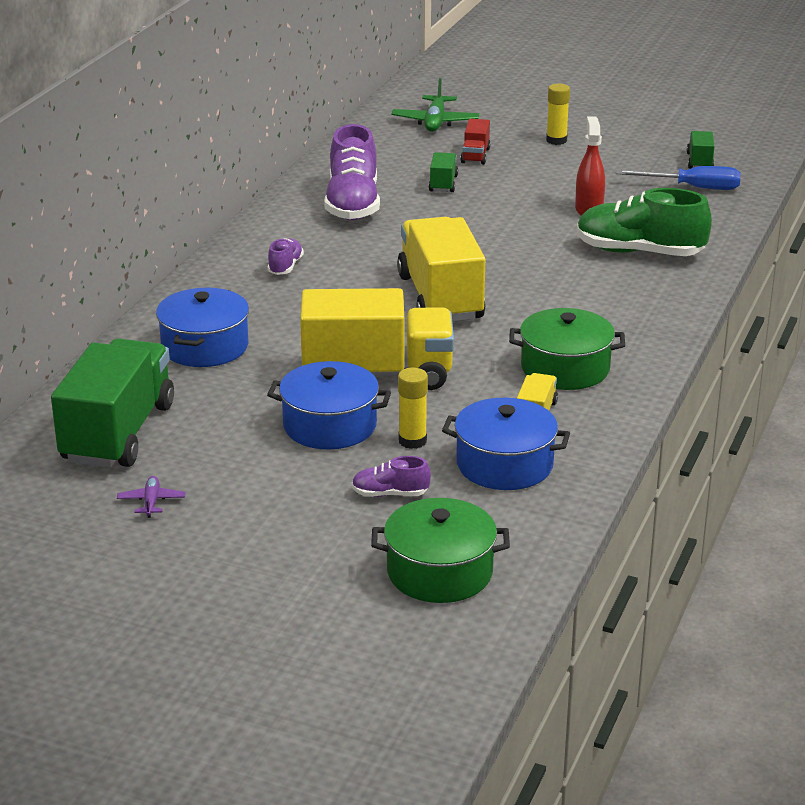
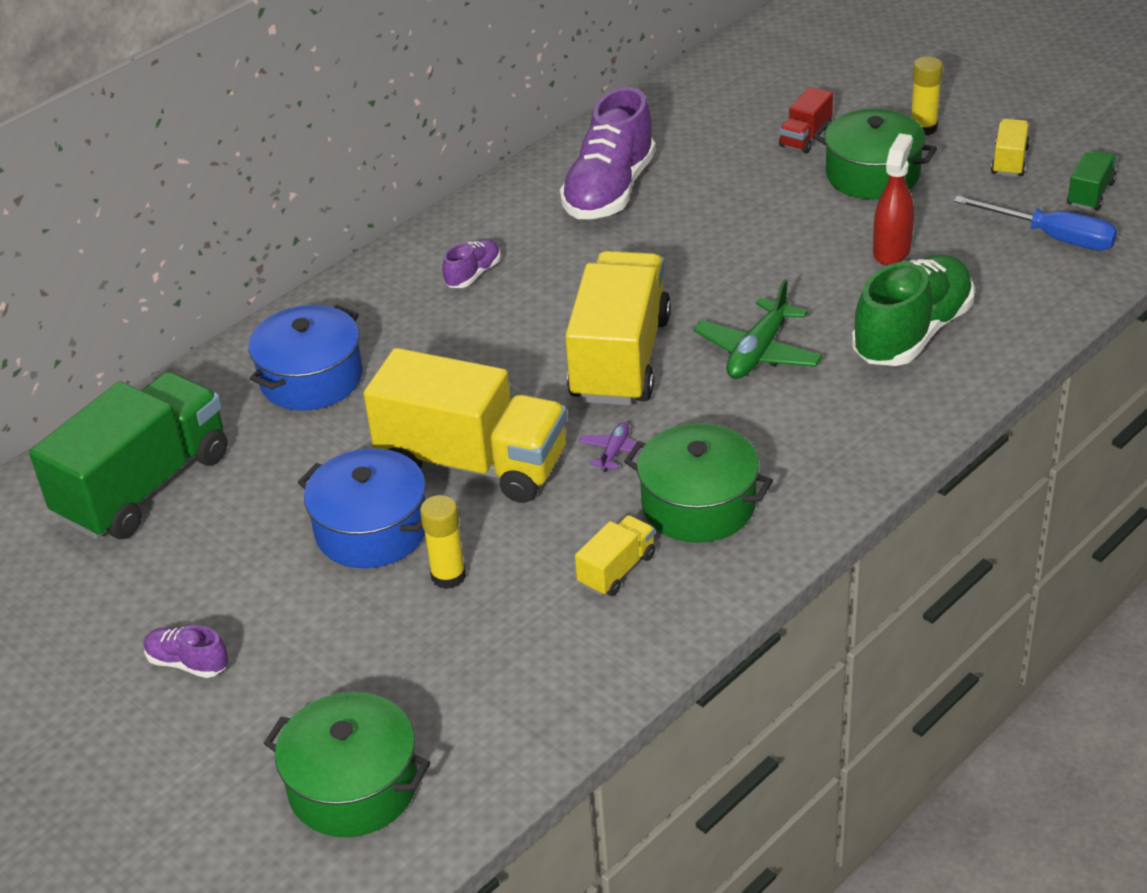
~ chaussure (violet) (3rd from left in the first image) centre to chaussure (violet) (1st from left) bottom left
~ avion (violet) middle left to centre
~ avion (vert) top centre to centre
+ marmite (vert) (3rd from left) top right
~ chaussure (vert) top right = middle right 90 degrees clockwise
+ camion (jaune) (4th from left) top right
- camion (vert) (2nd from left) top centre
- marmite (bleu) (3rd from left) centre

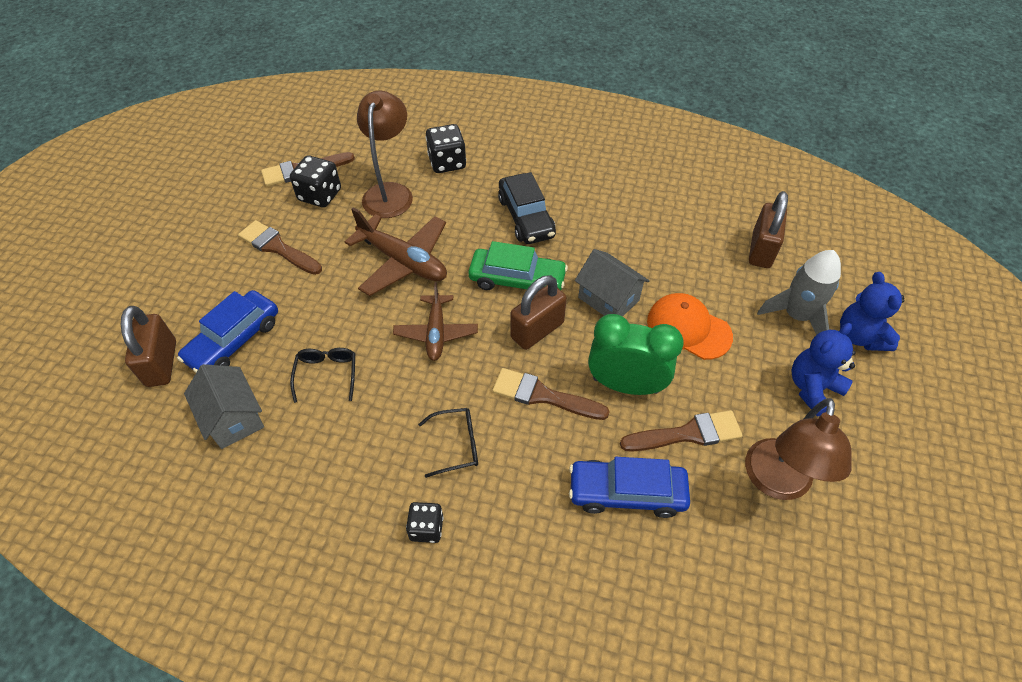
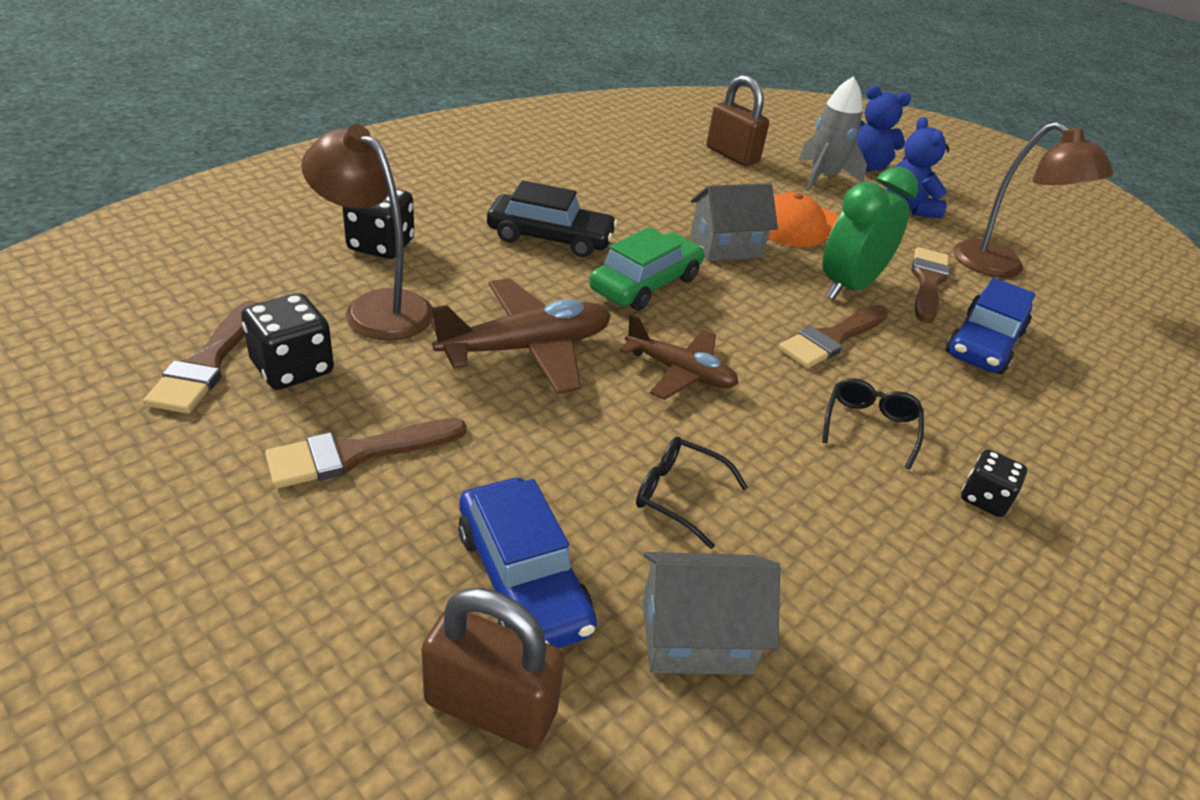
- cadenas (marron) (2nd from left) centre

### [Required action]
Please give an exact copy of the lines from the line containing "(4th from left) top right" through the end of the records above, pictures excluded.

### [Task solution]
+ camion (jaune) (4th from left) top right
- camion (vert) (2nd from left) top centre
- marmite (bleu) (3rd from left) centre

- cadenas (marron) (2nd from left) centre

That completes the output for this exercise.